:: Exercise details ::
In the listing below, find each line with the string "screwdriver" and report it.
• • • • • • •
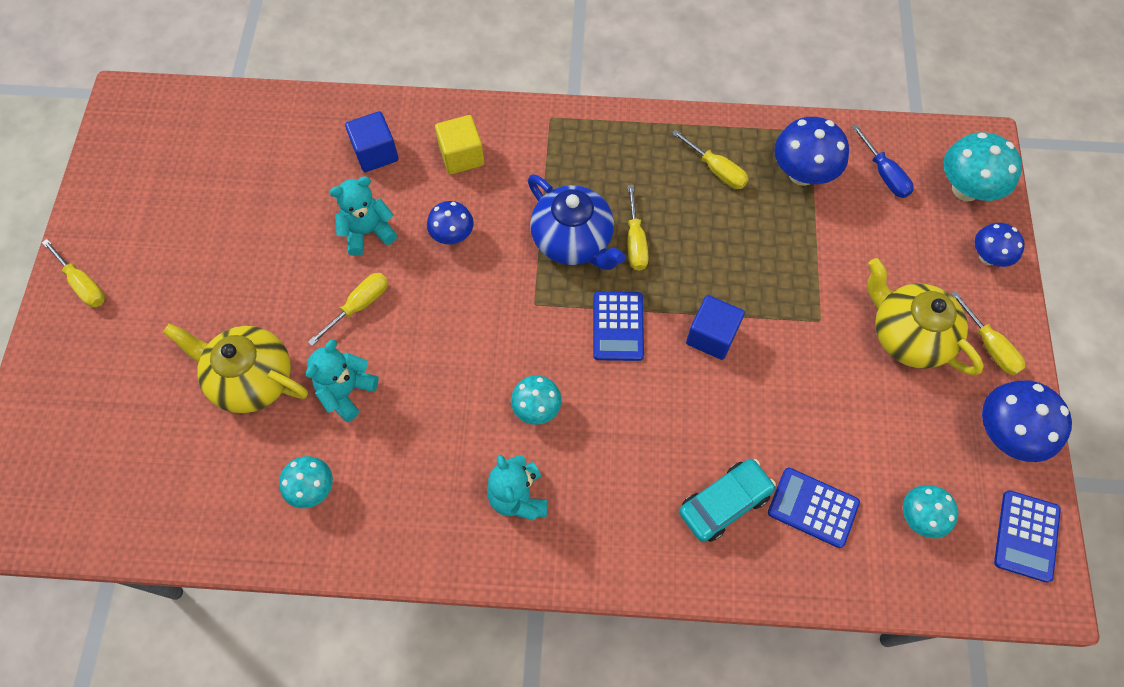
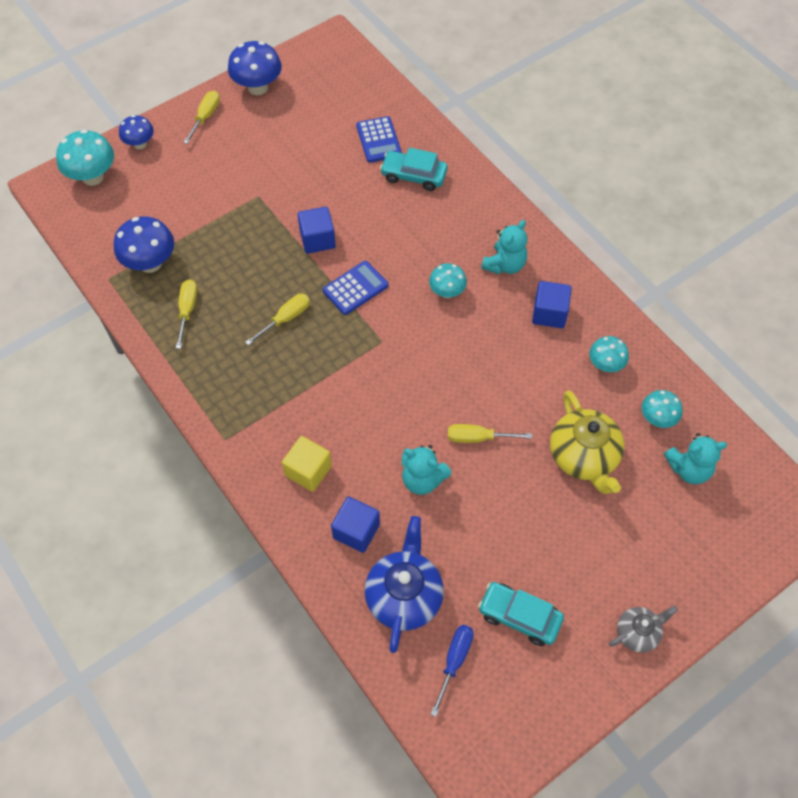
camera: 130 degrees left, 5 degrees down
(83, 284) = (638, 633): yellow screwdriver -> grey teapot
(190, 211) = (519, 616): none -> turquoise car
(346, 391) = (536, 396): turquoise teddy bear -> turquoise teddy bear (688, 469)
(419, 488) = (549, 313): none -> blue cube
(452, 235) = (377, 425): blue mushroom -> none
(573, 240) = (316, 353): blue teapot -> blue teapot (404, 596)
(884, 174) = (114, 222): blue screwdriver -> blue screwdriver (454, 661)
(908, 335) = (231, 153): yellow teapot -> none
(919, 517) = (341, 98): turquoise mushroom -> turquoise mushroom (657, 419)
(1026, 536) = (310, 57): blue calculator -> none

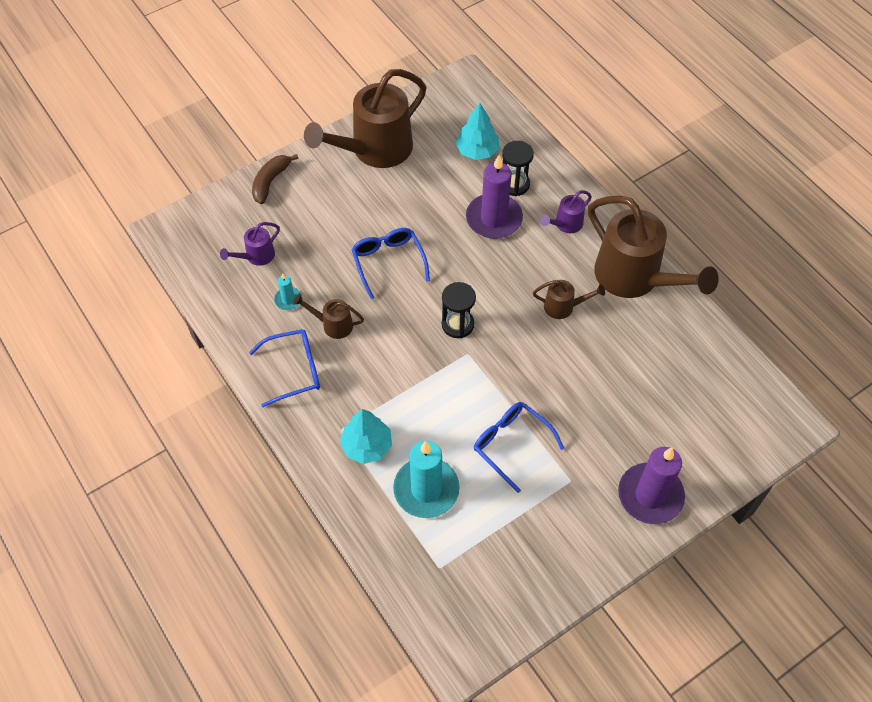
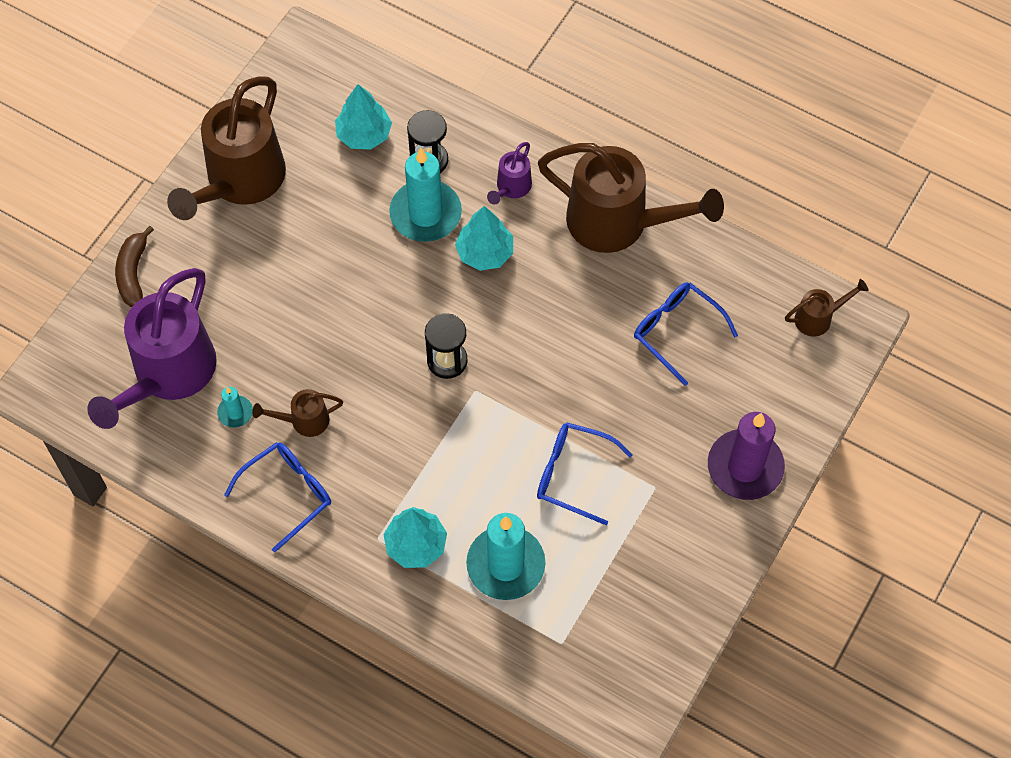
camera: 25 degrees left, 5 degrees up
(256, 256) = (167, 375): purple watering can -> purple watering can, size x2.24
(388, 262) = (329, 318): blue glasses -> blue glasses (676, 331)
(494, 219) = (425, 214): purple candle -> turquoise candle
(523, 261) = (485, 252): none -> turquoise tree
(564, 307) = (556, 290): brown watering can -> brown watering can (818, 318)

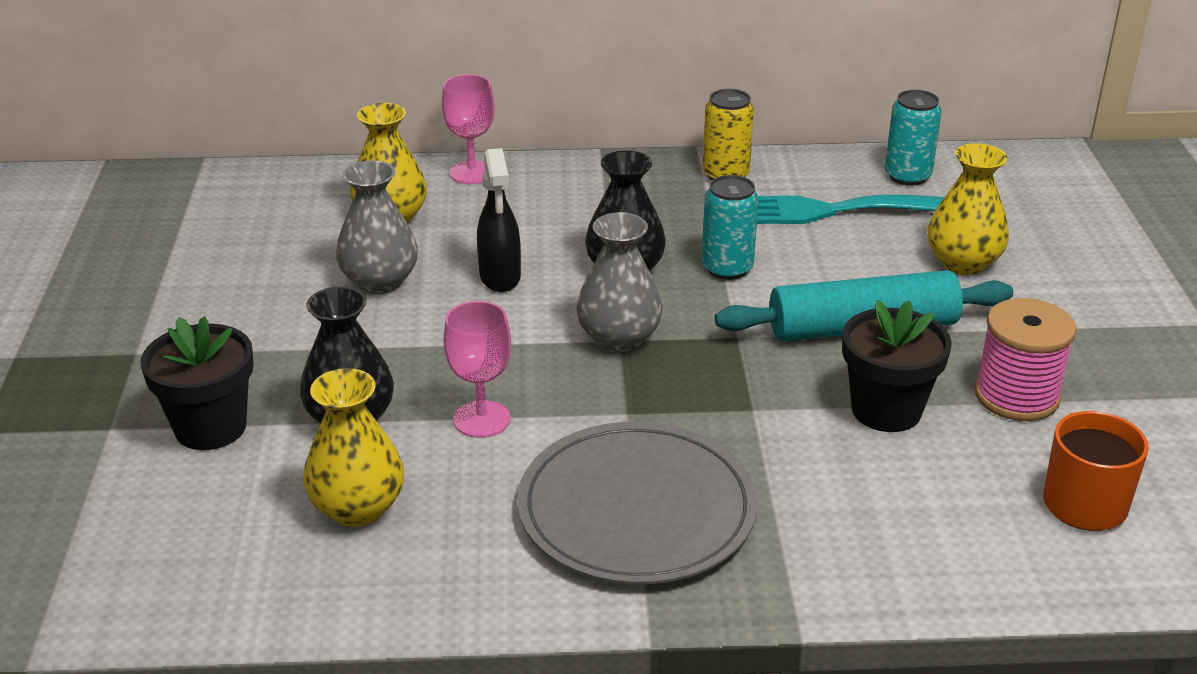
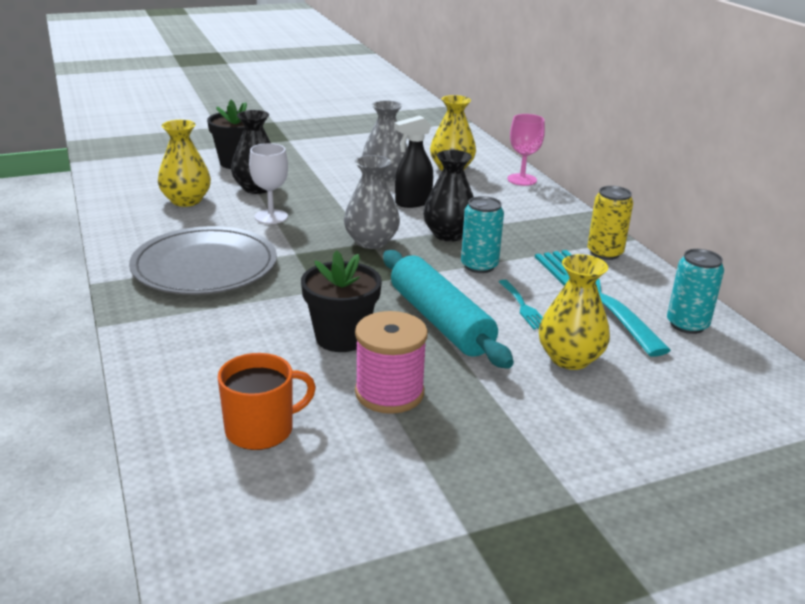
camera: 70 degrees right, 5 degrees down
(481, 419) = (271, 217): pink goblet -> white goblet
(843, 263) = (523, 307): none -> turquoise fork

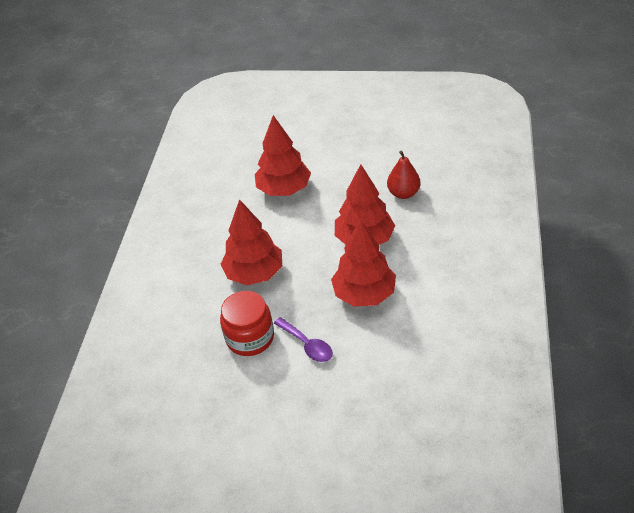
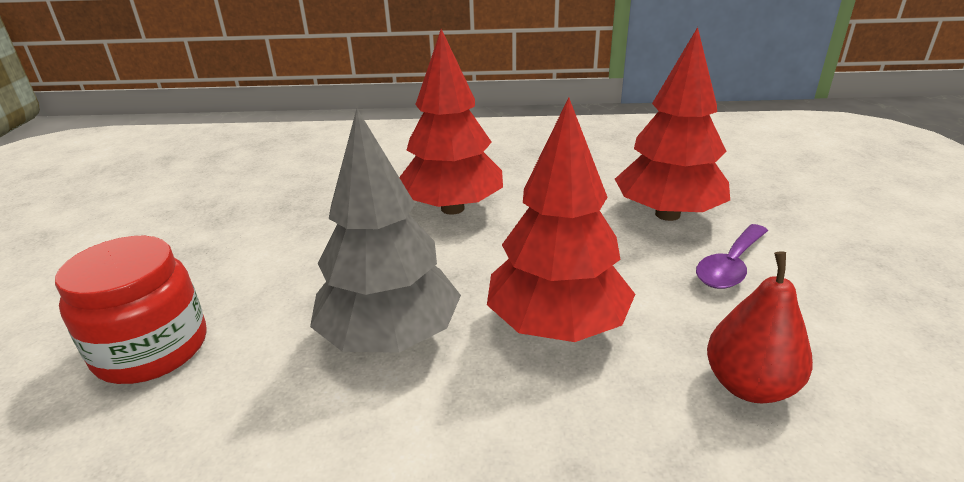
camera: 80 degrees right, 15 degrees down
(250, 337) = (315, 219): red jar -> red jar (152, 349)
(307, 345) = (278, 274): purple spoon -> purple spoon (730, 266)
(364, 294) = (390, 336): red tree -> grey tree

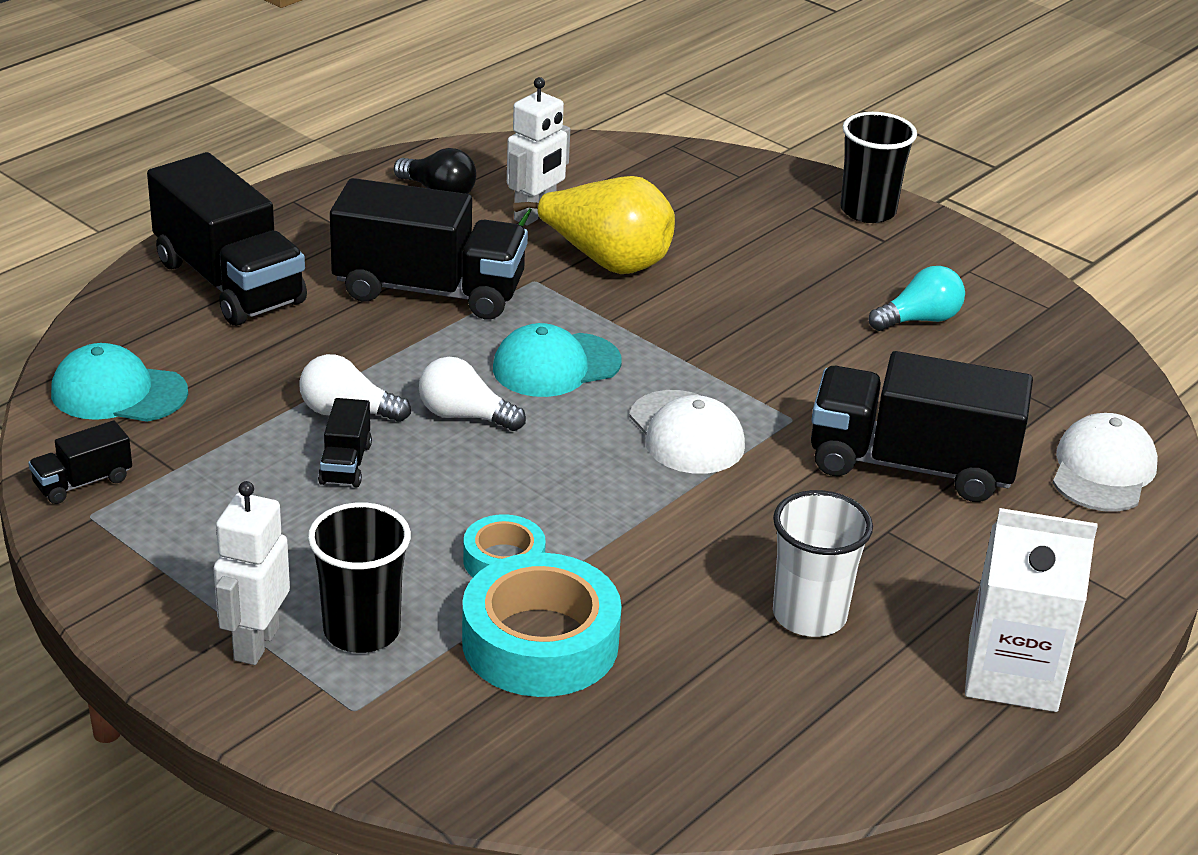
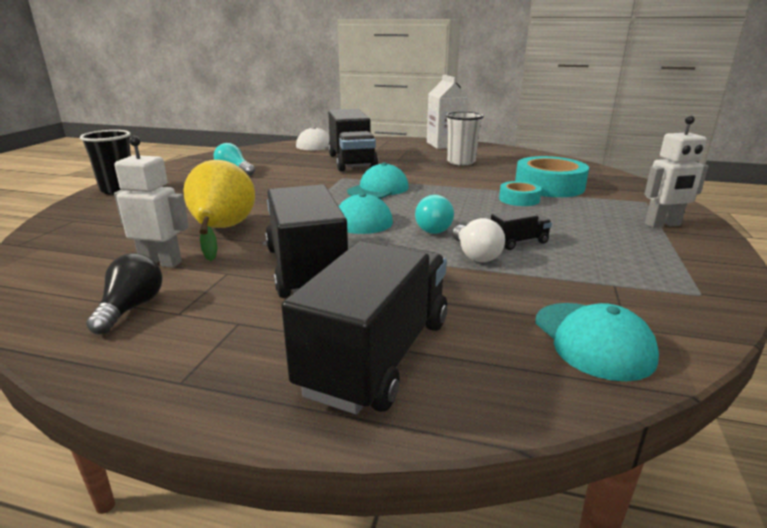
camera: 115 degrees left, 10 degrees down
(83, 482) = (687, 309): black truck -> none
(362, 631) = (609, 210): black cup -> none
(464, 416) = (431, 228): white light bulb -> turquoise light bulb
(686, 433) = (378, 189): white cap -> turquoise cap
• • • • • • •
:: Task response ::
(83, 284) = (638, 633): yellow screwdriver -> grey teapot
(884, 174) = (114, 222): blue screwdriver -> blue screwdriver (454, 661)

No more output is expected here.